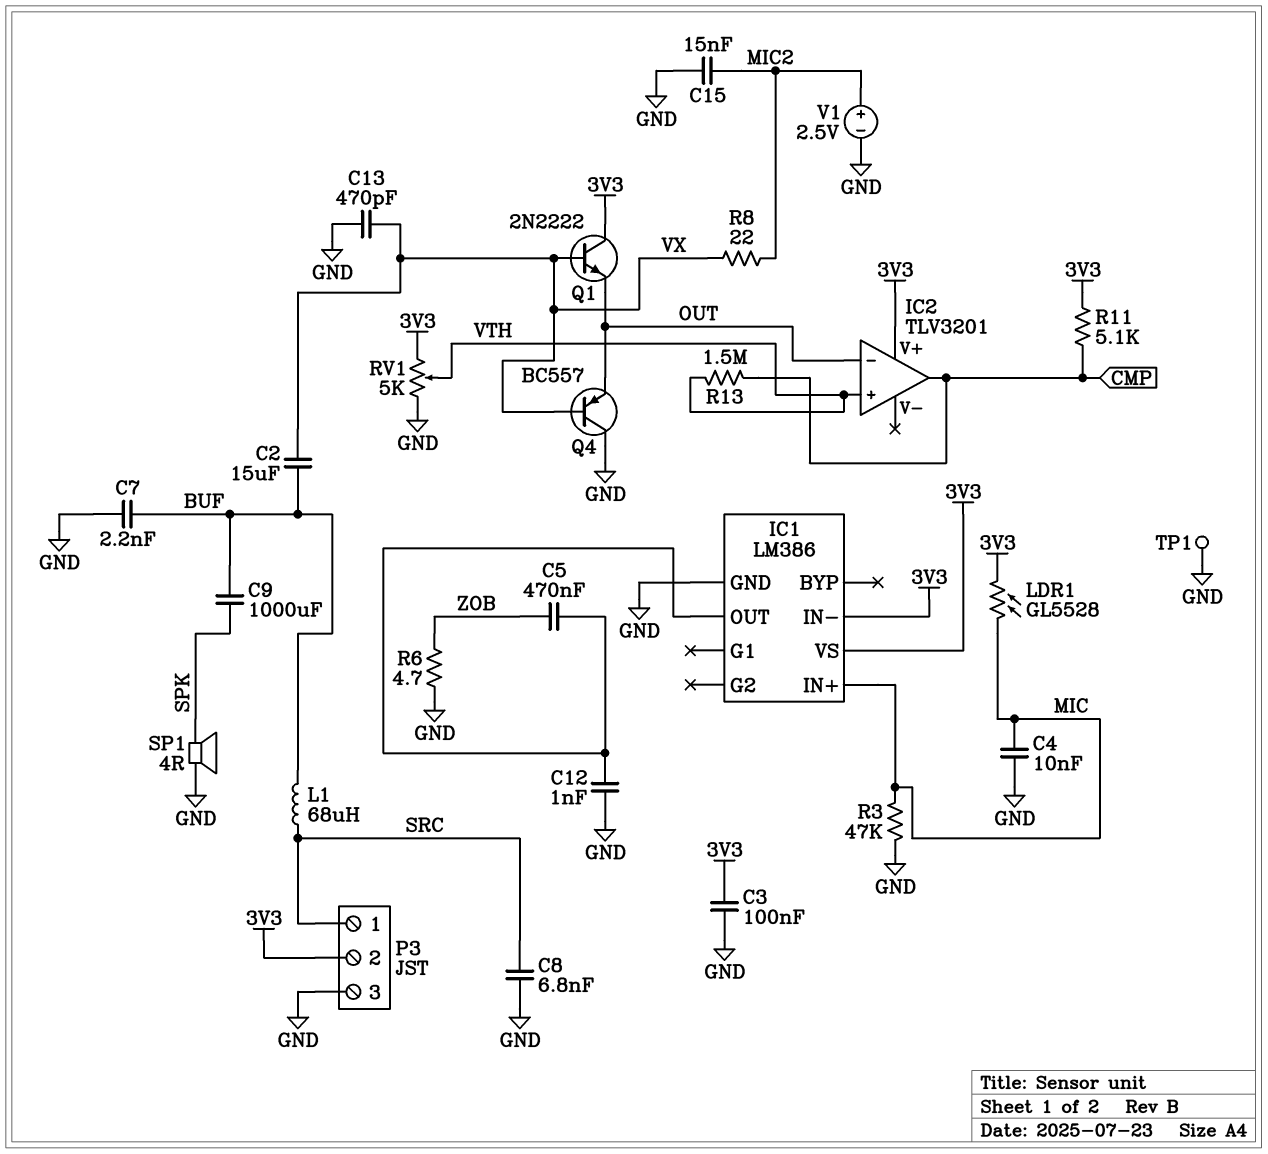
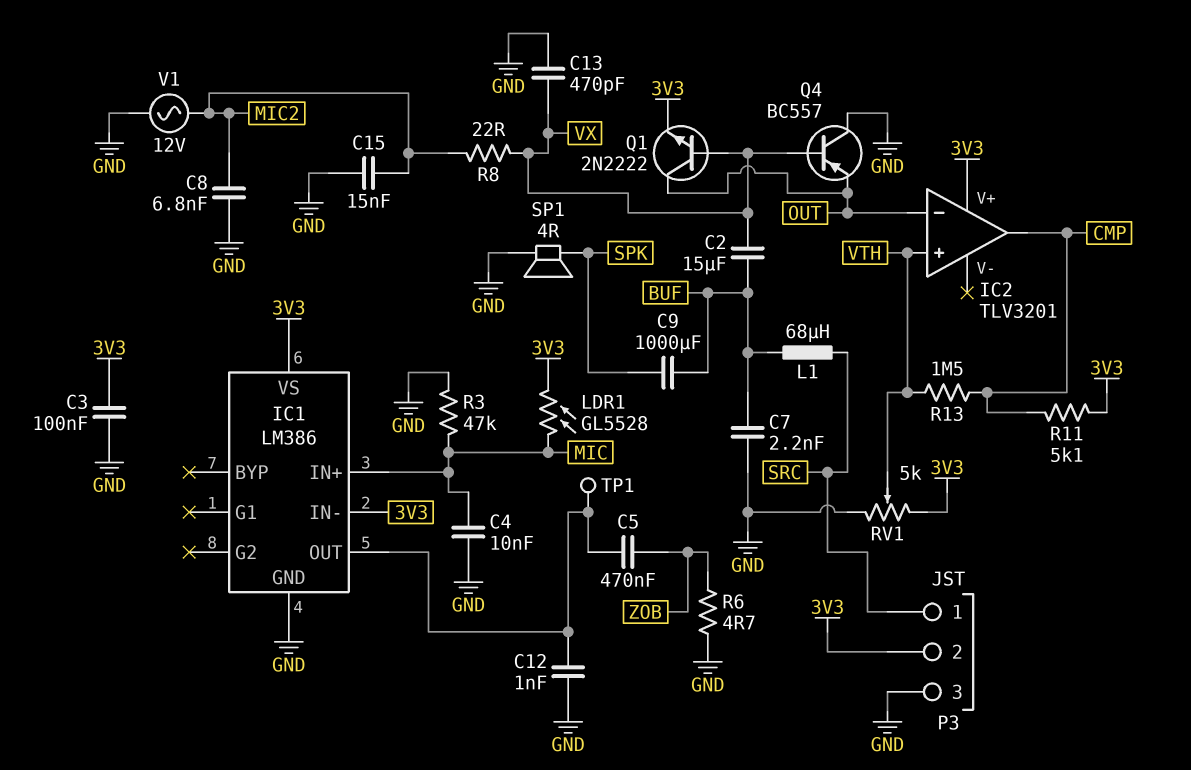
C8: 6.8nF (GND, SRC) -> 6.8nF (GND, MIC2)
Q1: NPN 2N2222 (B VX, C 3V3, E OUT) -> NPN 2N2222 (B VX, C OUT, E 3V3)
TP1: test point (GND) -> test point (IC1/OUT)
V1: 2.5V (plus MIC2, minus GND) -> AC 12V (GND, MIC2)

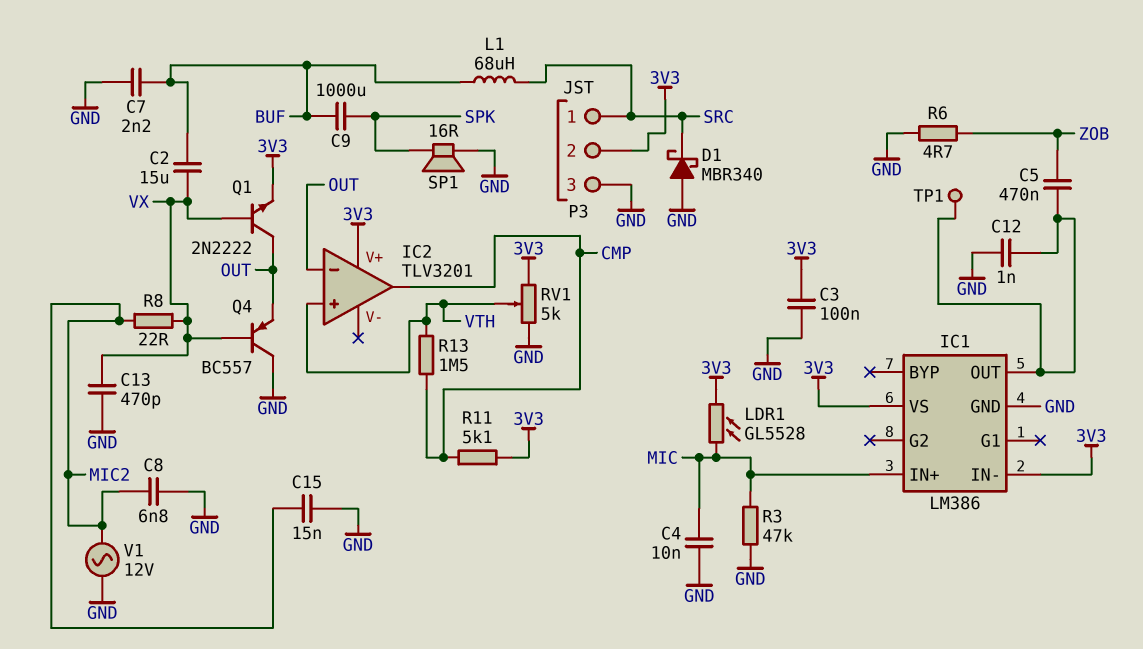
D1: none -> schottky MBR340 (A GND, K SRC)
SP1: speaker 4R (GND, SPK) -> speaker 16R (GND, SPK)

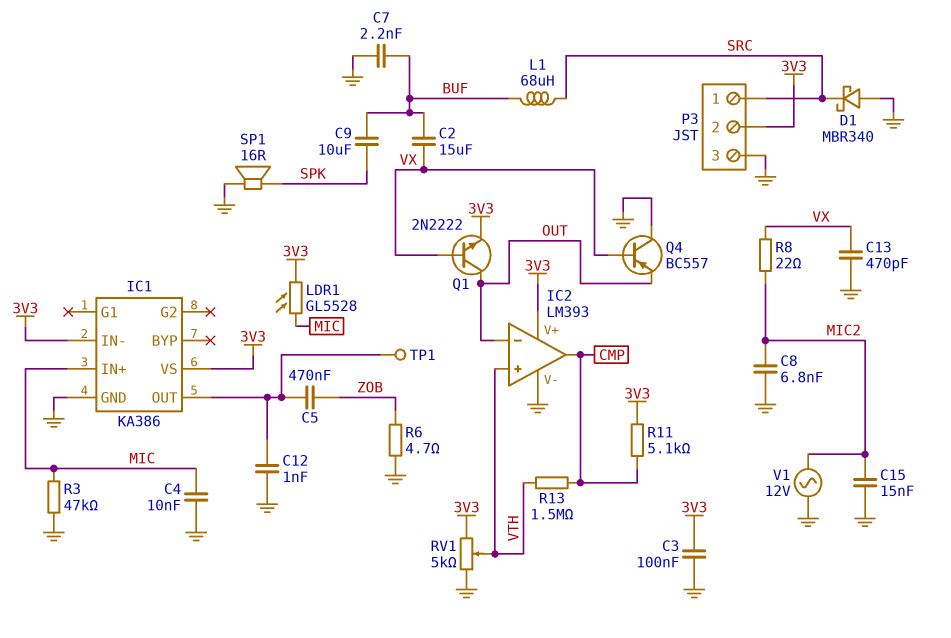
C9: 1000uF (BUF, SPK) -> 10uF (BUF, SPK)
IC1: LM386 -> KA386
IC2: TLV3201 -> LM393
IC2 pin V-: none -> GND

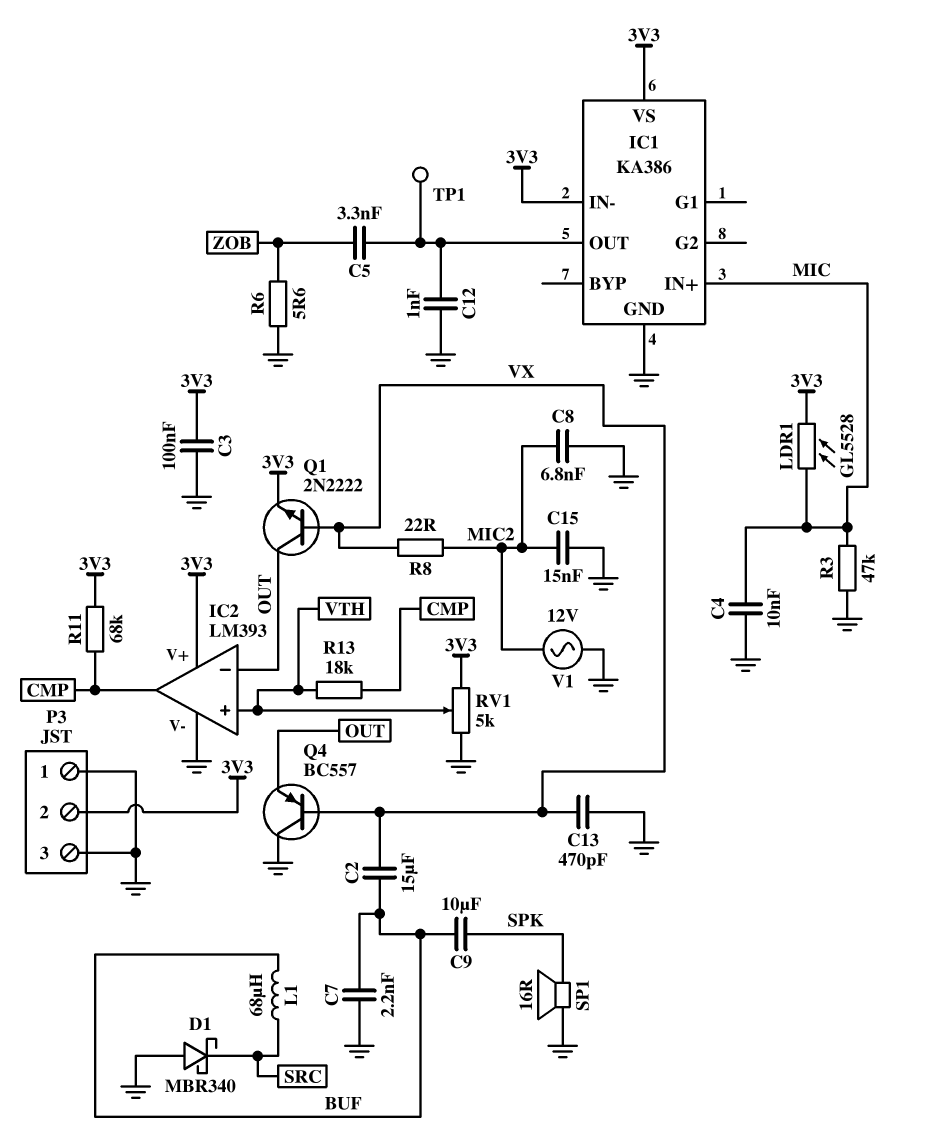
C5: 470nF (IC1/OUT, ZOB) -> 3.3nF (IC1/OUT, ZOB)
P3 pin 1: SRC -> GND
R6: 4.7 (GND, ZOB) -> 5.6 (GND, ZOB)
R11: 5.1k (3V3, CMP) -> 68k (3V3, CMP)
R13: 1.5M (CMP, VTH) -> 18k (CMP, VTH)

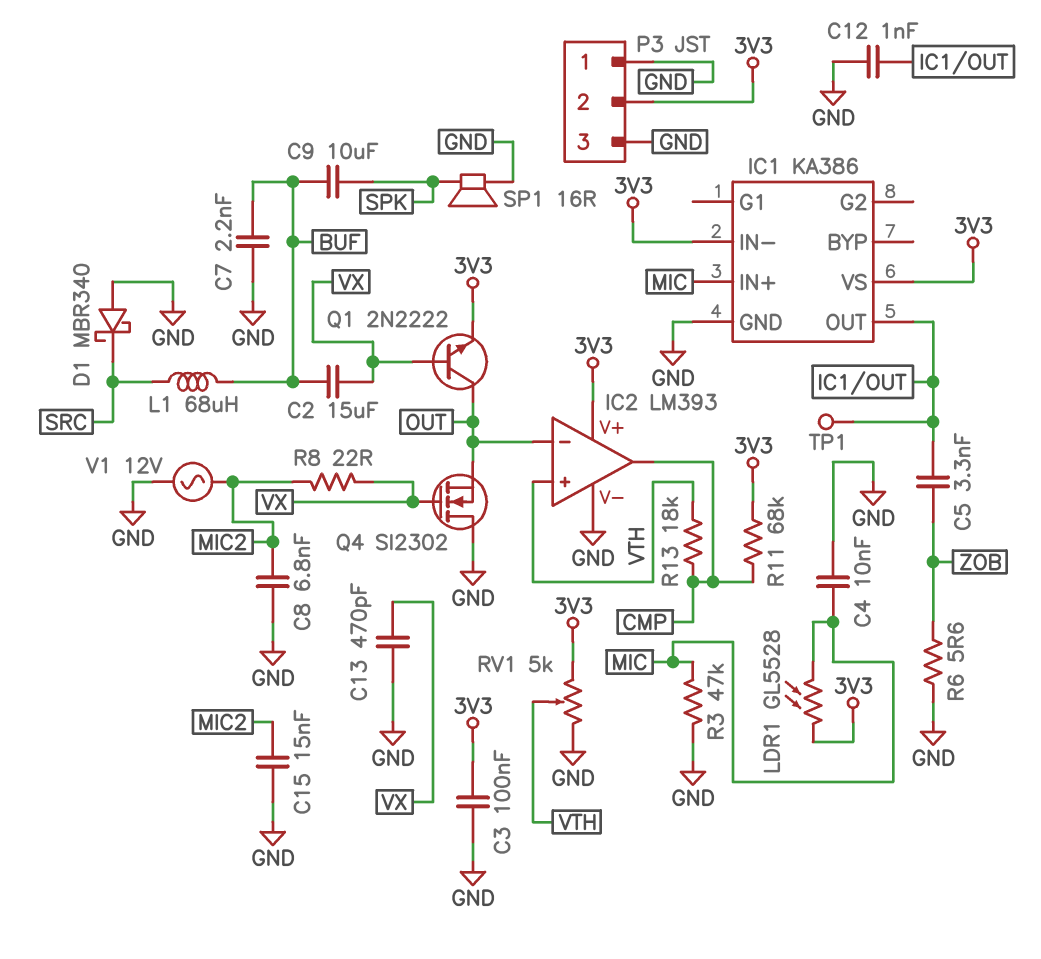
Q4: PNP BC557 (B VX, C GND, E OUT) -> NMOS SI2302 (G VX, D GND, S OUT)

Exercise: The answer must be an exact copy of the lines from the one containing "R11: 5.1k (3V3, CMP) -> 68k (3V3, CMP)" through the last line of the records, with no pictures included.

Expected answer:
R11: 5.1k (3V3, CMP) -> 68k (3V3, CMP)
R13: 1.5M (CMP, VTH) -> 18k (CMP, VTH)

Q4: PNP BC557 (B VX, C GND, E OUT) -> NMOS SI2302 (G VX, D GND, S OUT)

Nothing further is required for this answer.